Look for the word "purple" in the data below, and copy every line that holds it.

Information given section start

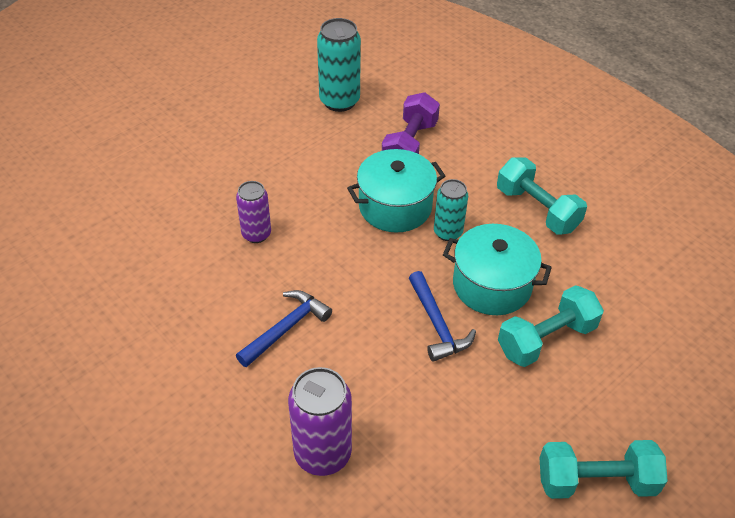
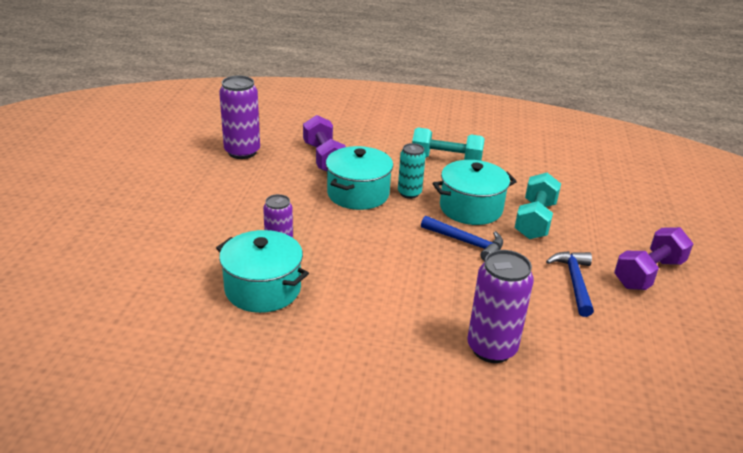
camera: 40 degrees left, 15 degrees down
blue hammer [236,290,332,367] -> blue hammer moved to [546,251,594,317]
turquoise can [317,18,361,112] -> purple can [219,75,260,159]
turquoise dumbbell [539,440,668,499] -> purple dumbbell [614,227,693,290]
none -> turquoise pot [216,230,309,313]

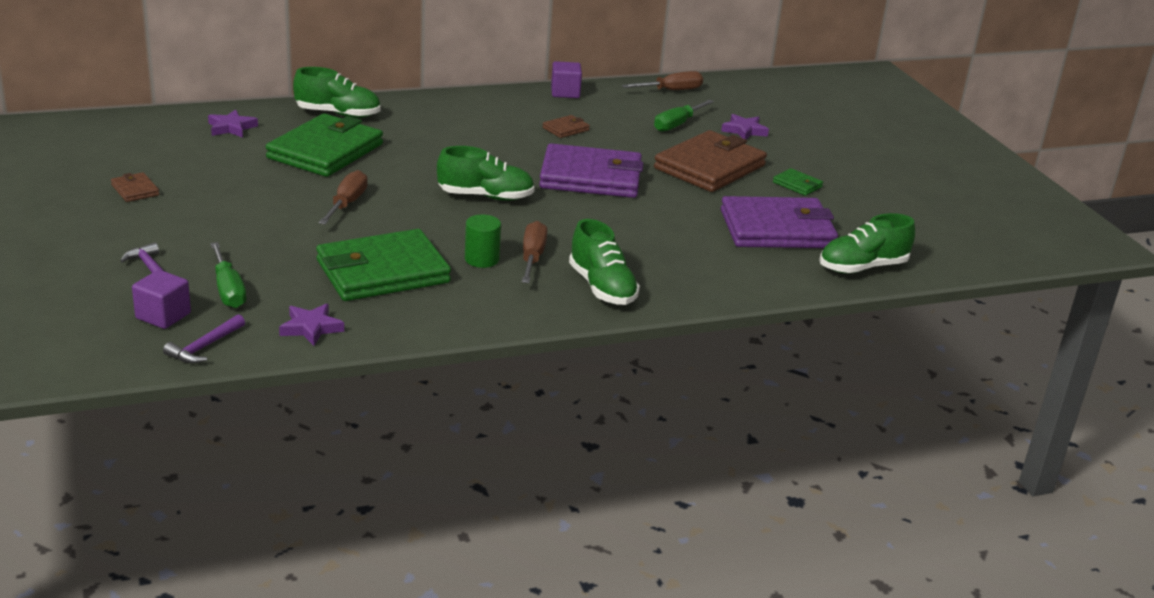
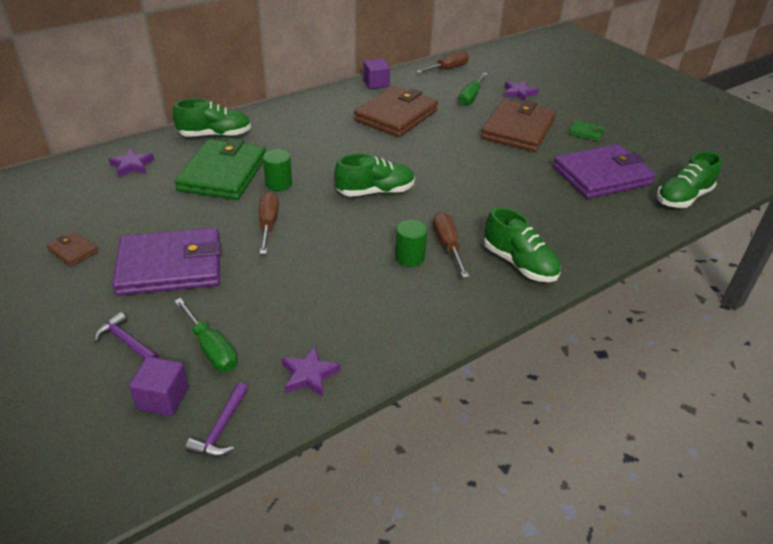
camera: 15 degrees left, 10 degrees up
green wallet [316,229,451,301] -> none
purple wallet [539,143,644,198] -> purple wallet moved to [112,228,221,296]
brown wallet [542,115,590,138] -> brown wallet [354,86,438,137], size x2.37
none -> green cylinder [263,150,292,191]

Information given section end

#### [Reply]
turquoise can [317,18,361,112] -> purple can [219,75,260,159]
turquoise dumbbell [539,440,668,499] -> purple dumbbell [614,227,693,290]
purple wallet [539,143,644,198] -> purple wallet moved to [112,228,221,296]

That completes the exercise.